--- START ---

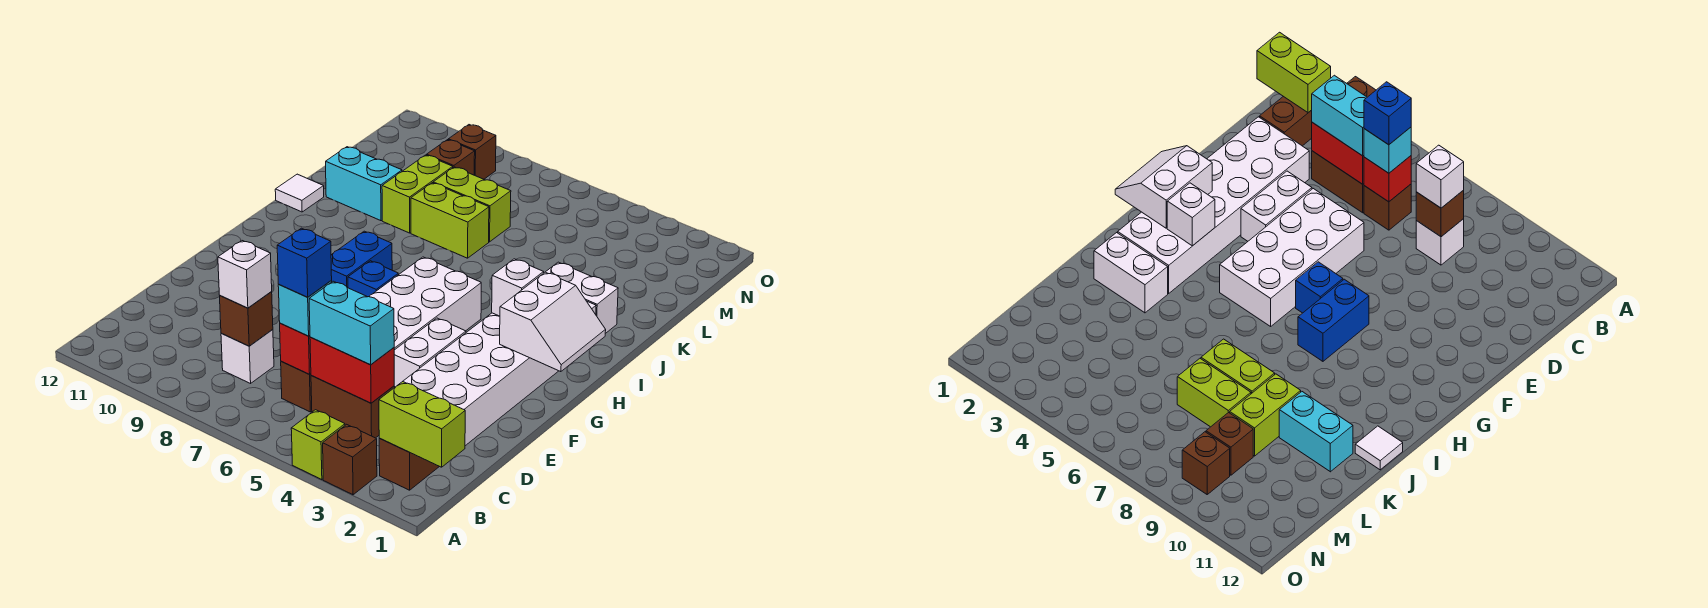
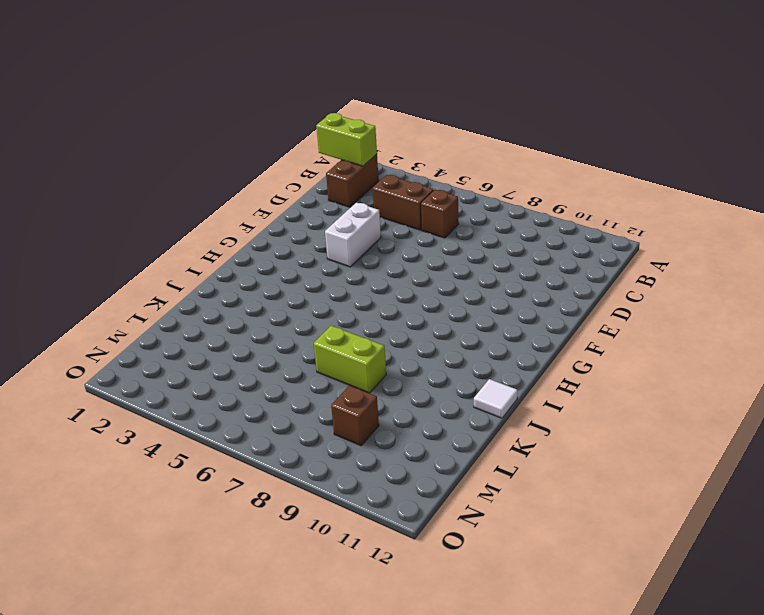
none -> brown brick A3 level 1
none -> lime brick A4 level 1
none -> white brick C8 level 1

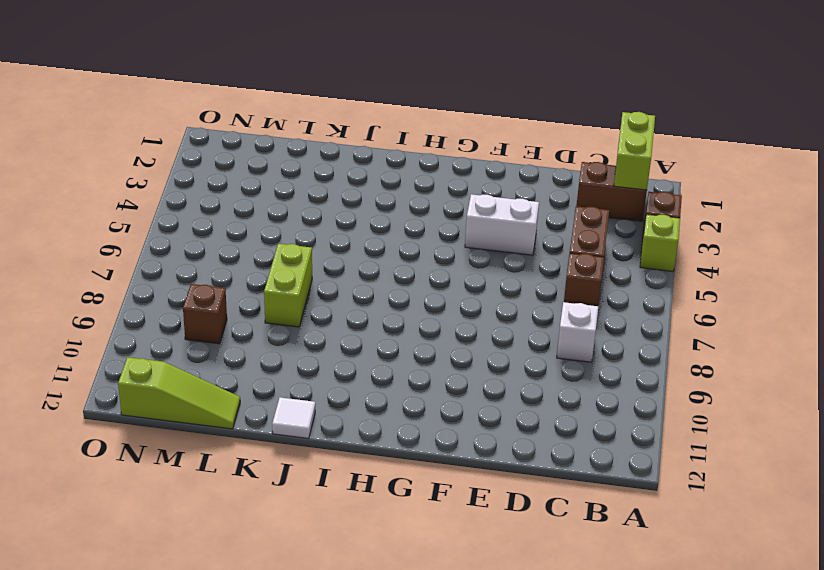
lime slope L12:N12 level 1 top N -> none
none -> white brick D2:I3 level 1
none -> white brick E5:H6 level 1
none -> blue brick G7 level 1

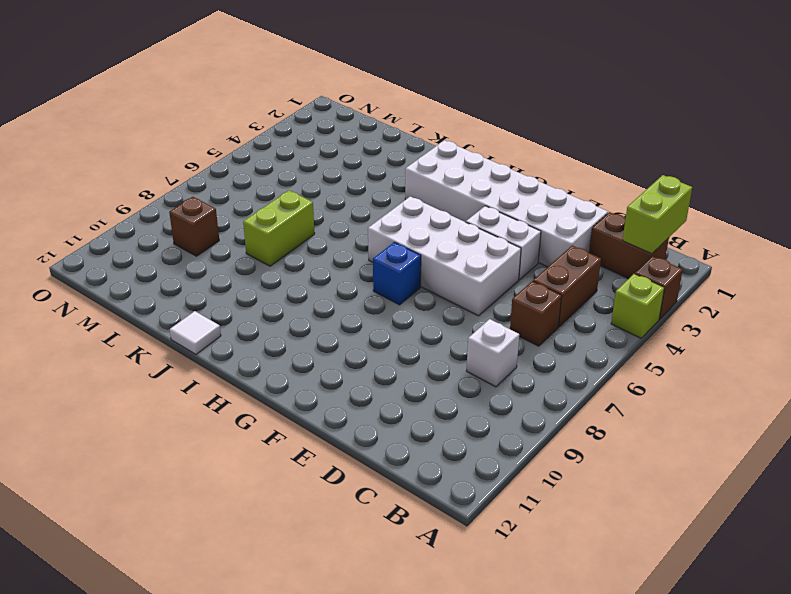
none -> blue brick G8:H8 level 1
none -> white brick J2:J3 level 1
none -> lime brick K9:L9 level 1

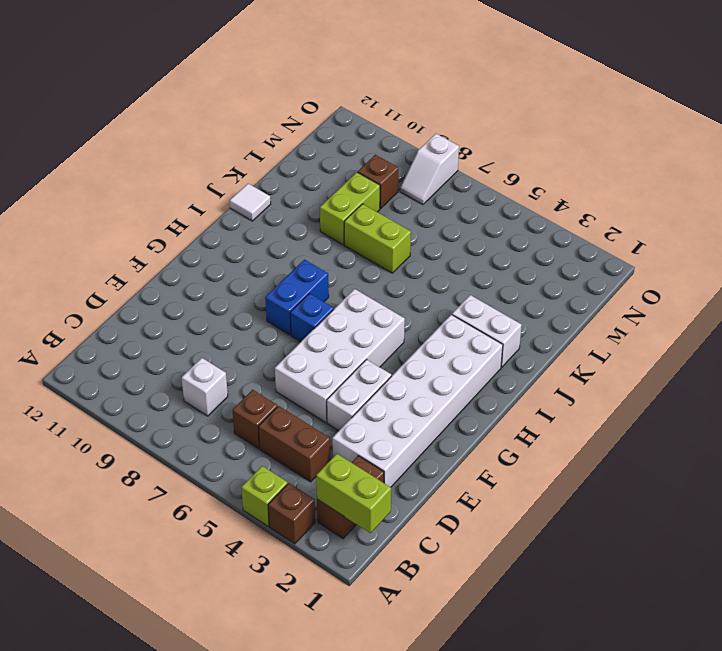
white slope N8:O8 level 1 top O -> none
none -> cyan brick K10:K11 level 1
none -> lime brick L7:L8 level 1
none -> brown brick N9 level 1

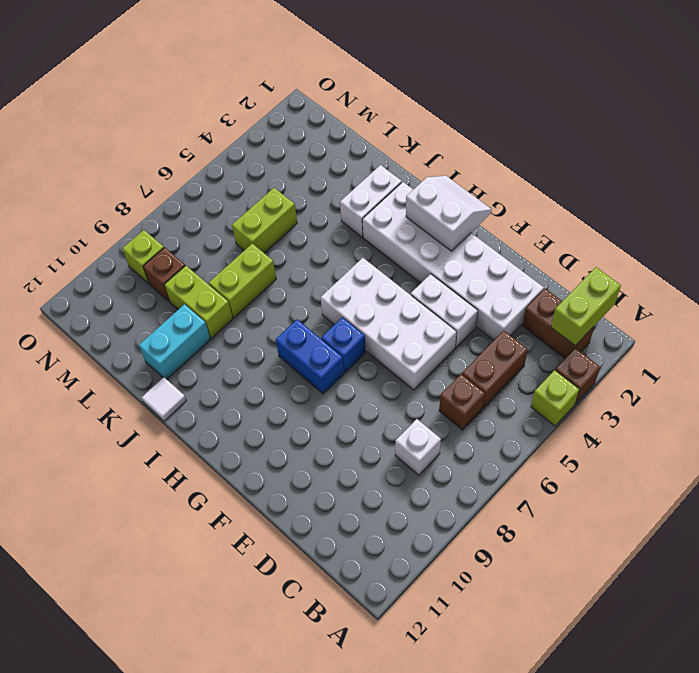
lime brick L5:L6 level 1 -> lime brick L7:L8 level 1
lime brick N9 level 1 -> brown brick N9 level 1
none -> red brick C4:C5 level 2
none -> red brick C6 level 2
none -> brown brick C8 level 2

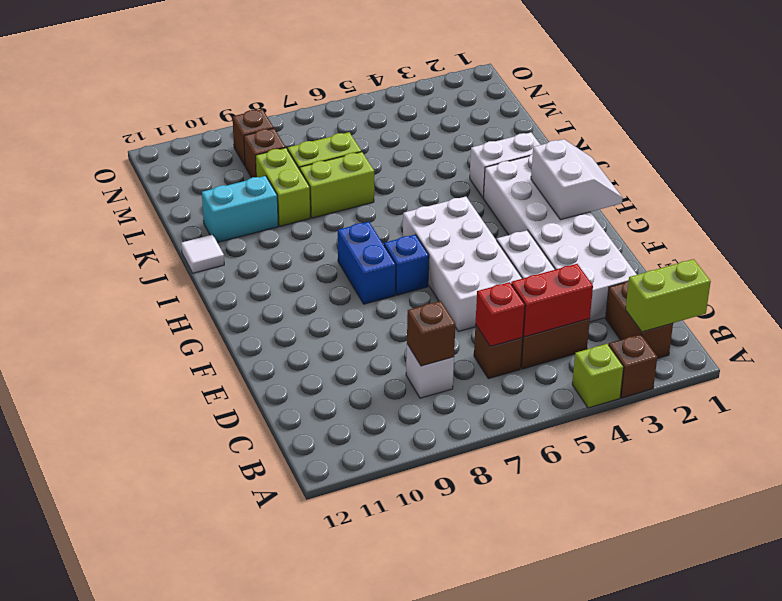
none -> white brick H3 level 2
none -> cyan brick C4:C5 level 3
none -> cyan brick C6 level 3

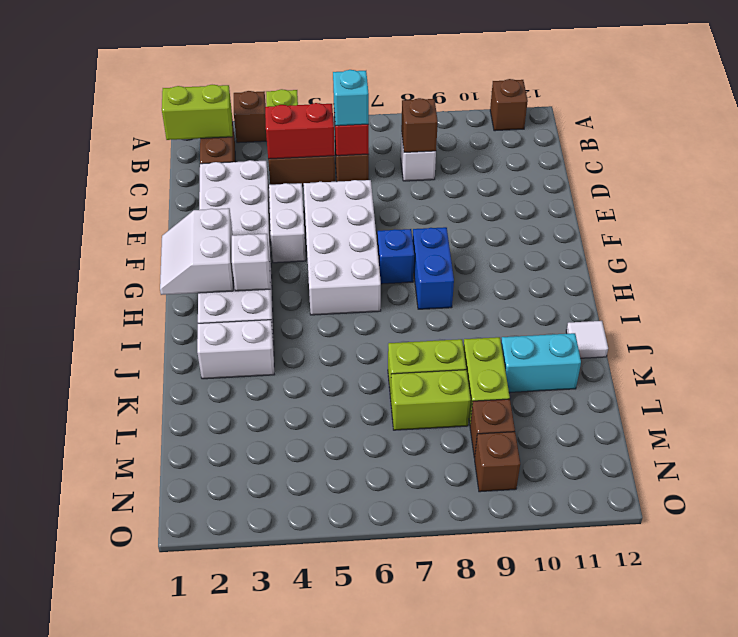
brown brick A11 level 1 -> none
none -> cyan brick C4:C5 level 3
none -> white brick C8 level 3
none -> blue brick C6 level 4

--- END ---

* [EXERCISE INSTRUCTIONS] Every picture stays out; reproduce exactly the lines from the one with "white slope N8:O8 level 1 top O -> none" through the last line of the data above.

* [RESULT BELOW]
white slope N8:O8 level 1 top O -> none
none -> cyan brick K10:K11 level 1
none -> lime brick L7:L8 level 1
none -> brown brick N9 level 1

lime brick L5:L6 level 1 -> lime brick L7:L8 level 1
lime brick N9 level 1 -> brown brick N9 level 1
none -> red brick C4:C5 level 2
none -> red brick C6 level 2
none -> brown brick C8 level 2

none -> white brick H3 level 2
none -> cyan brick C4:C5 level 3
none -> cyan brick C6 level 3

brown brick A11 level 1 -> none
none -> cyan brick C4:C5 level 3
none -> white brick C8 level 3
none -> blue brick C6 level 4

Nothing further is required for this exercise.